Could you render each line of the material below as a JSON list of strings, one string per line, with blank lines left out?

** start of Data entries **

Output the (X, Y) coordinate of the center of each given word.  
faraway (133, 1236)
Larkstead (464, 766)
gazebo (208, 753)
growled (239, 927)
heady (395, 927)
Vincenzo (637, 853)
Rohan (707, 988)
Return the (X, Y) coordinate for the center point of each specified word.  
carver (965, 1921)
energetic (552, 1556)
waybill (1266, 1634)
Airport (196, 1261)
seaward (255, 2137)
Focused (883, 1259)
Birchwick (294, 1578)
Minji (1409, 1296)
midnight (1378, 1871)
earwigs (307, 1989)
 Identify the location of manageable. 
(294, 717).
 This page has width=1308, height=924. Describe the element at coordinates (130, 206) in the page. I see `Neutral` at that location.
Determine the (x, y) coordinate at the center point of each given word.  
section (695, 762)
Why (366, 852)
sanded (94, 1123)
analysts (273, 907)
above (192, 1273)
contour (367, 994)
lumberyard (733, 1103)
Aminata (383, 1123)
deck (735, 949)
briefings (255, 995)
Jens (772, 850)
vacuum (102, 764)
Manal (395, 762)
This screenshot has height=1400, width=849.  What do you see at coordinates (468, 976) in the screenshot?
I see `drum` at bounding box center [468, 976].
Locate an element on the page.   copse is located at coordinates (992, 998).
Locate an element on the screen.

** end of Data entries **

### Task response:
[
  "Output the (X, Y) coordinate of the center of each given word.  ",
  "faraway (133, 1236)",
  "Larkstead (464, 766)",
  "gazebo (208, 753)",
  "growled (239, 927)",
  "heady (395, 927)",
  "Vincenzo (637, 853)",
  "Rohan (707, 988)",
  "Return the (X, Y) coordinate for the center point of each specified word.  ",
  "carver (965, 1921)",
  "energetic (552, 1556)",
  "waybill (1266, 1634)",
  "Airport (196, 1261)",
  "seaward (255, 2137)",
  "Focused (883, 1259)",
  "Birchwick (294, 1578)",
  "Minji (1409, 1296)",
  "midnight (1378, 1871)",
  "earwigs (307, 1989)",
  " Identify the location of manageable. ",
  "(294, 717).",
  " This page has width=1308, height=924. Describe the element at coordinates (130, 206) in the page. I see `Neutral` at that location.",
  "Determine the (x, y) coordinate at the center point of each given word.  ",
  "section (695, 762)",
  "Why (366, 852)",
  "sanded (94, 1123)",
  "analysts (273, 907)",
  "above (192, 1273)",
  "contour (367, 994)",
  "lumberyard (733, 1103)",
  "Aminata (383, 1123)",
  "deck (735, 949)",
  "briefings (255, 995)",
  "Jens (772, 850)",
  "vacuum (102, 764)",
  "Manal (395, 762)",
  "This screenshot has height=1400, width=849.  What do you see at coordinates (468, 976) in the screenshot?",
  "I see `drum` at bounding box center [468, 976].",
  "Locate an element on the page.   copse is located at coordinates (992, 998).",
  "Locate an element on the screen."
]